■ WORK REQUEST
Each line below from the one containing "white ellipse: (174, 179)" through the one containing "white square: (93, 267) -> (34, 144), moved" is to be given again exactly, and no line outside that span.

=== Begin Enclosure ===

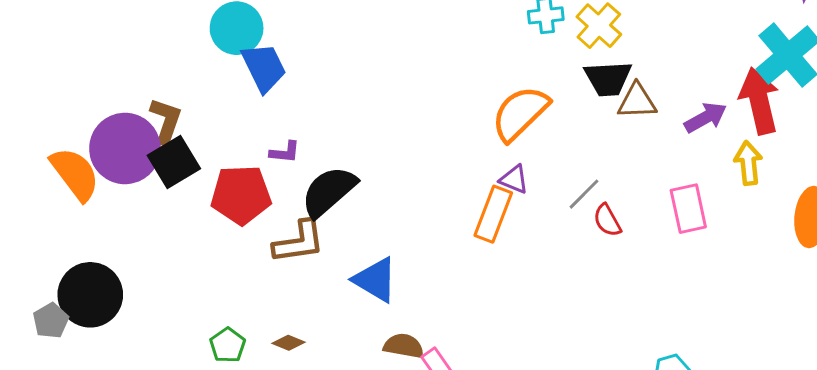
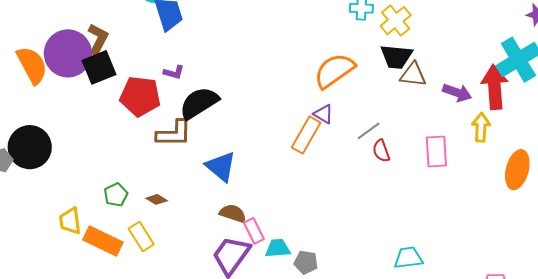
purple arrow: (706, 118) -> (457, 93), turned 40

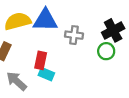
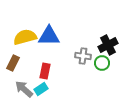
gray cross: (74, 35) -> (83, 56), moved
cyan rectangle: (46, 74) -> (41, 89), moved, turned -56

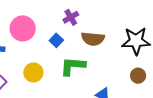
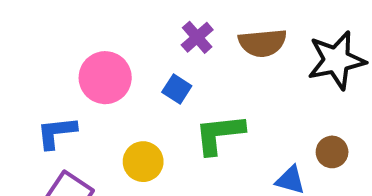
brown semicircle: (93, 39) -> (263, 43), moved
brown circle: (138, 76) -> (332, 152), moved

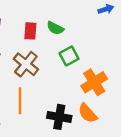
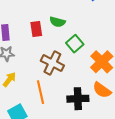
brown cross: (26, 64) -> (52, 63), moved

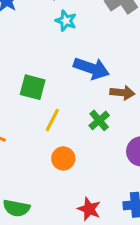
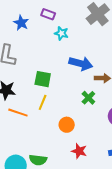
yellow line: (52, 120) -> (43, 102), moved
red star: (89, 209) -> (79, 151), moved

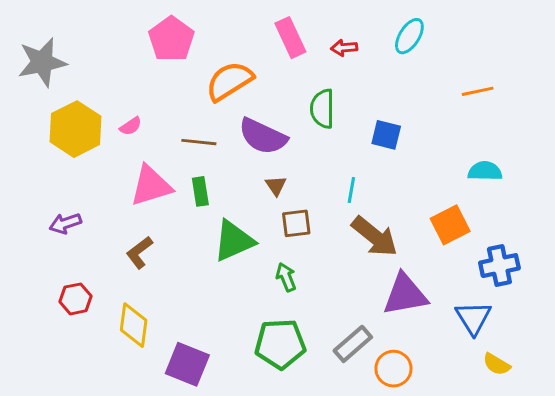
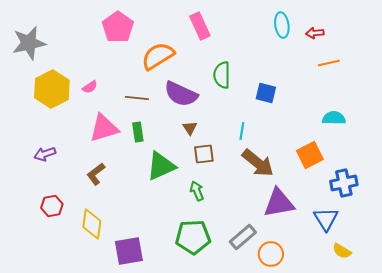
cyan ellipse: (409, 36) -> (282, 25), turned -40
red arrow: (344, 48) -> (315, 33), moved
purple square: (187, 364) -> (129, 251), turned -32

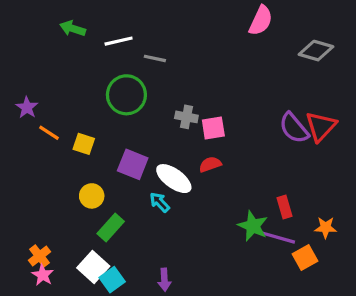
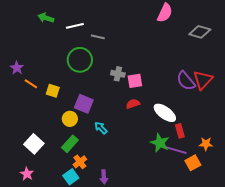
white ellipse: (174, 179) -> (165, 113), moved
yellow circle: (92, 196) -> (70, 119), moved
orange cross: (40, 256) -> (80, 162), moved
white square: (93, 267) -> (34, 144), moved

=== End Enclosure ===
=== Begin Enclosure ===

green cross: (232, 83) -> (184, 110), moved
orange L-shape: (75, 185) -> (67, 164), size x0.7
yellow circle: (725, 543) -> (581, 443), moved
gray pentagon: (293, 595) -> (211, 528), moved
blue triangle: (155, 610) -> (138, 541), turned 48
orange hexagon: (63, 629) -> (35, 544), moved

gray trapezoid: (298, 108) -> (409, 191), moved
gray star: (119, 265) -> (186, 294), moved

=== End Enclosure ===

■ ANSWER FOR THIS EXERCISE
white ellipse: (174, 179) -> (165, 113), moved
yellow circle: (92, 196) -> (70, 119), moved
orange cross: (40, 256) -> (80, 162), moved
white square: (93, 267) -> (34, 144), moved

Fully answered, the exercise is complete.